* **Problem requirements**: Every line below from the one containing "brown arrow: (277, 110)" through the one containing "orange cross: (116, 652)" is to be printed exactly, with the pictures omitted.

*** Data for this task ***

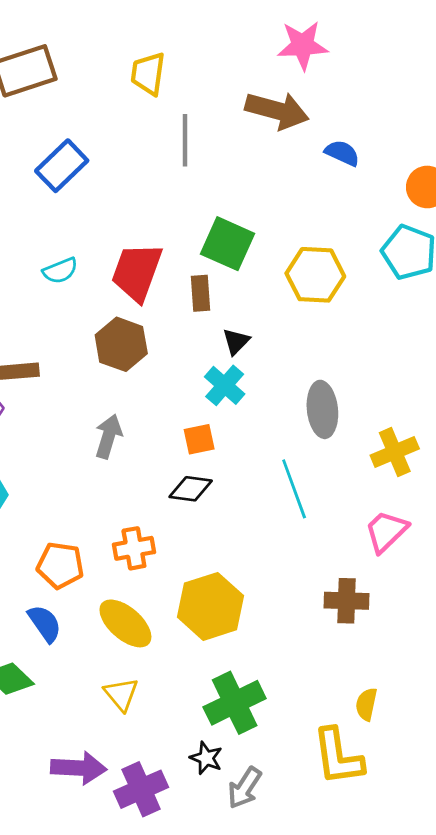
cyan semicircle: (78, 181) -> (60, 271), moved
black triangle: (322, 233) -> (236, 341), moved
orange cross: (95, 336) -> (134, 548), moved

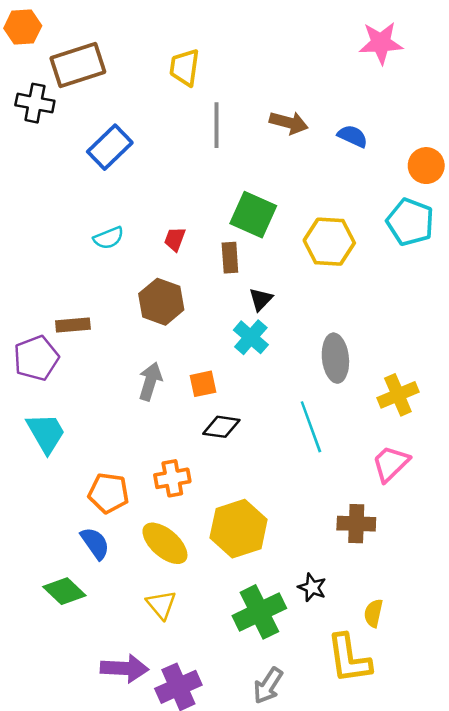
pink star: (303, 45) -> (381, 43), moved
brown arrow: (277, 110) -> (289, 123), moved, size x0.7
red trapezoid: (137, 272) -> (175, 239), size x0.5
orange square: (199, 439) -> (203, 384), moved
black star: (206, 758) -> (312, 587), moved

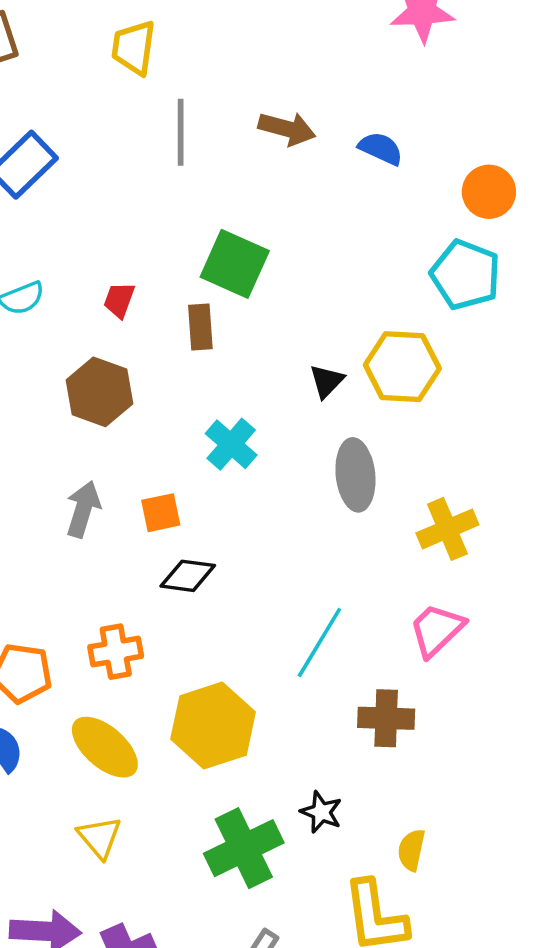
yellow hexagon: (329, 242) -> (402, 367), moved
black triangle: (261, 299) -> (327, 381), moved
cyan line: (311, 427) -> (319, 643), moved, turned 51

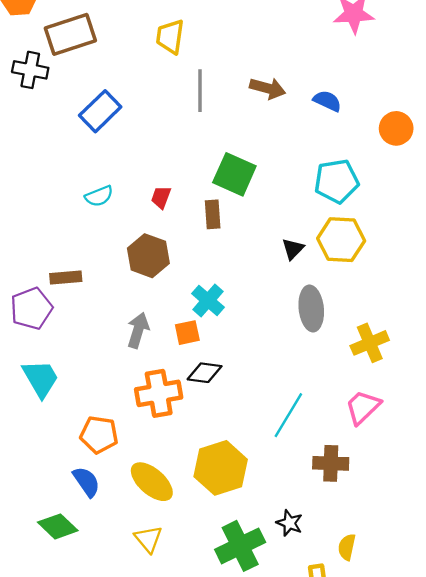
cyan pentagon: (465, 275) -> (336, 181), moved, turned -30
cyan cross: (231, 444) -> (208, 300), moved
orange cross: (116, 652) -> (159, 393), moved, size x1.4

*** End of Data for this task ***
*** Data for this task ***

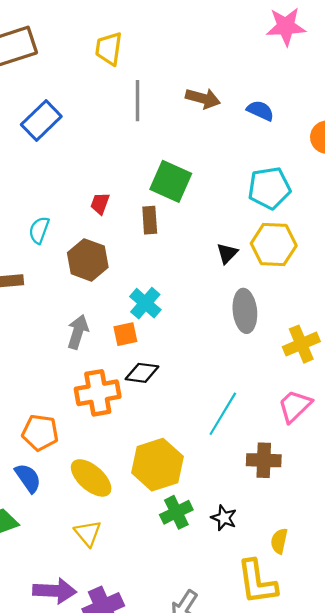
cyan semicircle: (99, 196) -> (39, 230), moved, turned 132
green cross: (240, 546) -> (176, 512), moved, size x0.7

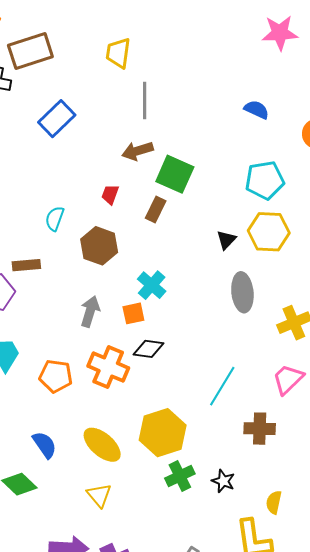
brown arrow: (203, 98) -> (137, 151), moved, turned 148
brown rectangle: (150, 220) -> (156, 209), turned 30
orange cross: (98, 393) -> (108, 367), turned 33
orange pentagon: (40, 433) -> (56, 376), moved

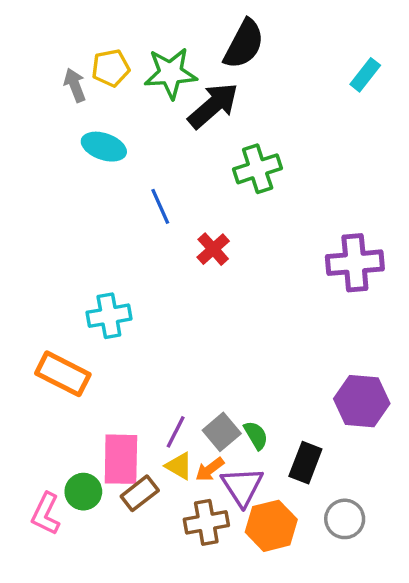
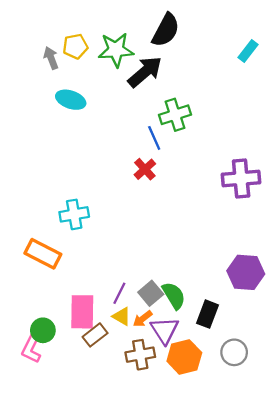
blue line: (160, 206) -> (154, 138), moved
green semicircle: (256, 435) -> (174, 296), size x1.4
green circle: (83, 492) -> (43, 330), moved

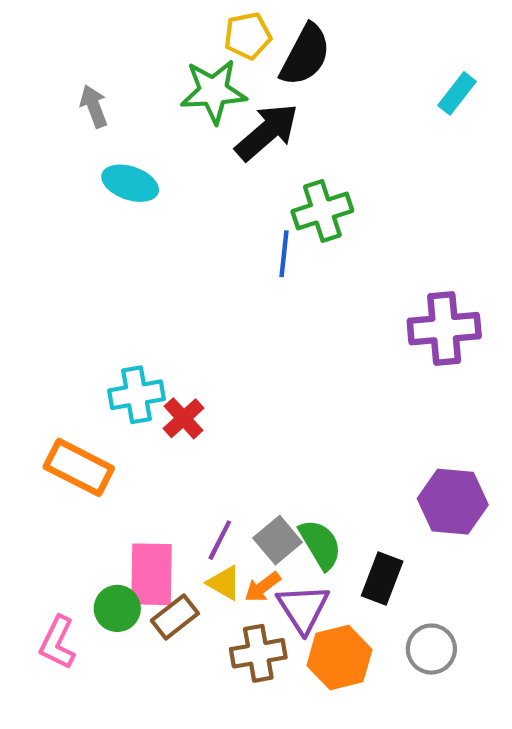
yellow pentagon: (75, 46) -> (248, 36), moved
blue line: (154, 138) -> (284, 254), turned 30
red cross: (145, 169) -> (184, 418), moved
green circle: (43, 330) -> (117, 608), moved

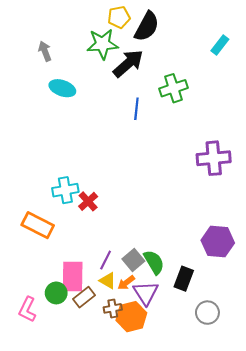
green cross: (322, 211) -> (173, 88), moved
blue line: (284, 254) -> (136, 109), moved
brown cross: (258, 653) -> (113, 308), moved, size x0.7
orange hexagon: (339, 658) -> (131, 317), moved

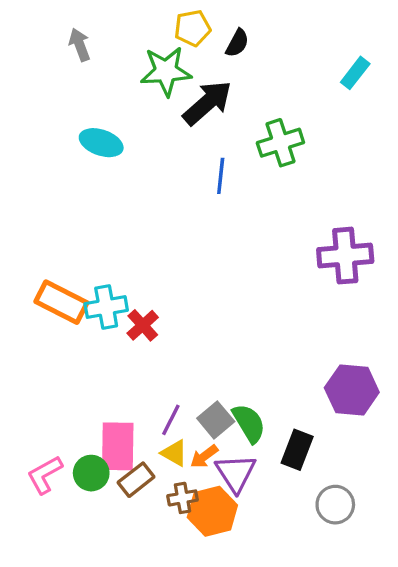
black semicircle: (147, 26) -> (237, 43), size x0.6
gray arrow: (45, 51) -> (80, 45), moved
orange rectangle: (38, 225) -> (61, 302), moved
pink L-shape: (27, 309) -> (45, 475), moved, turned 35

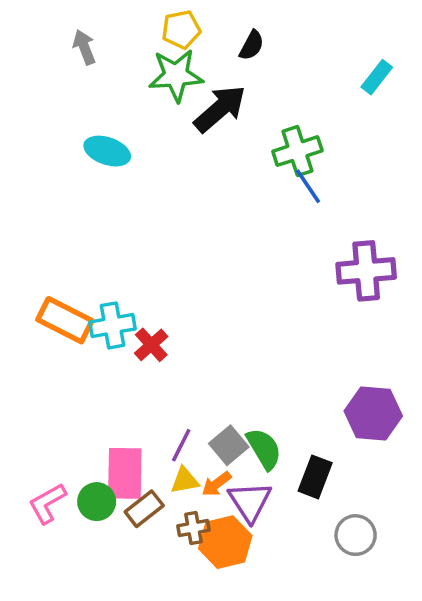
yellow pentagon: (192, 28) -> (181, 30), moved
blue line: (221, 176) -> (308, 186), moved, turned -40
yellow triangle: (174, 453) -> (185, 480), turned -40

*** End of Data for this task ***

* **Response to this task**:
brown arrow: (277, 110) -> (289, 123), moved, size x0.7
red trapezoid: (137, 272) -> (175, 239), size x0.5
orange square: (199, 439) -> (203, 384), moved
black star: (206, 758) -> (312, 587), moved

yellow hexagon: (329, 242) -> (402, 367), moved
black triangle: (261, 299) -> (327, 381), moved
cyan line: (311, 427) -> (319, 643), moved, turned 51

cyan pentagon: (465, 275) -> (336, 181), moved, turned -30
cyan cross: (231, 444) -> (208, 300), moved
orange cross: (116, 652) -> (159, 393), moved, size x1.4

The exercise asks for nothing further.